*What this task involves*.
Return the exact lines spanning from the line with "(106, 200) = (281, 185): green" through the last line of the entries, boundaries included, and no others.

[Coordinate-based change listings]

────────

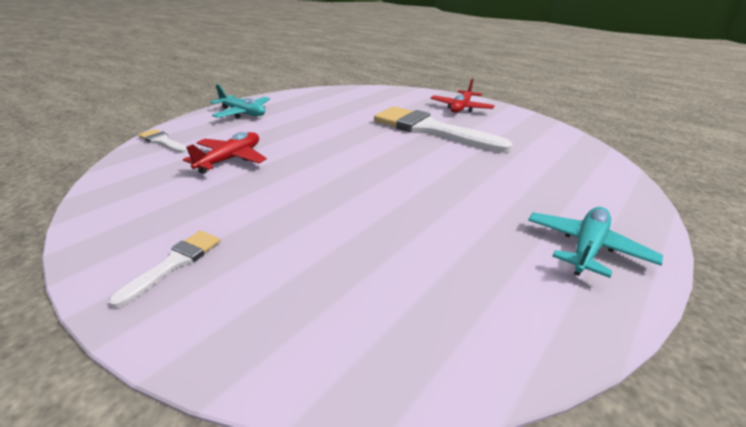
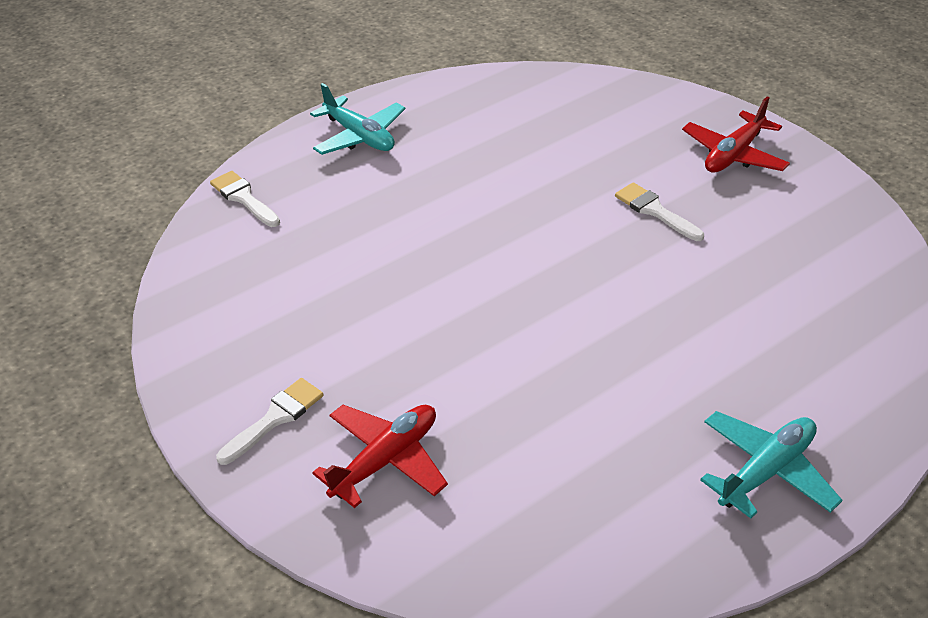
camera: 15 degrees right, 10 degrees up
(230, 159) = (338, 249): red plane -> red plane (385, 460)
(430, 130) = (655, 211): white brush -> white brush, size x0.45

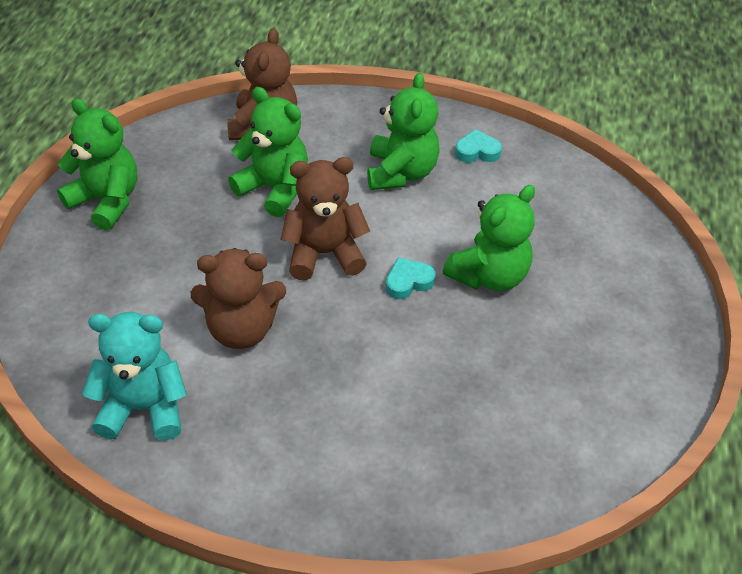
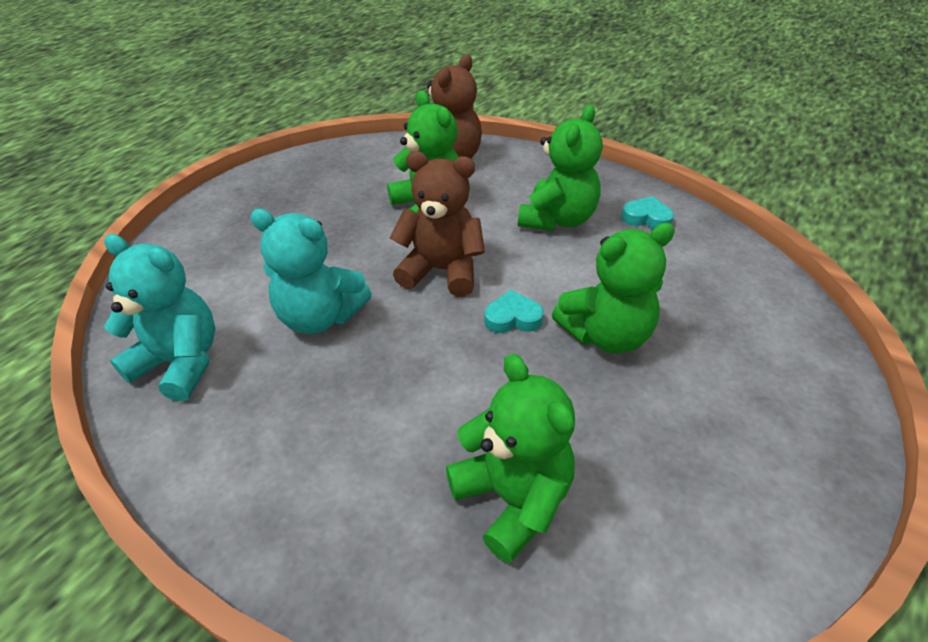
camera: 25 degrees right, 5 degrees down
(106, 200) = (281, 185): green teddy bear -> green teddy bear (512, 498)
(241, 329) = (320, 317): brown teddy bear -> turquoise teddy bear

────────

*Solution to the exercise*.
(106, 200) = (281, 185): green teddy bear -> green teddy bear (512, 498)
(241, 329) = (320, 317): brown teddy bear -> turquoise teddy bear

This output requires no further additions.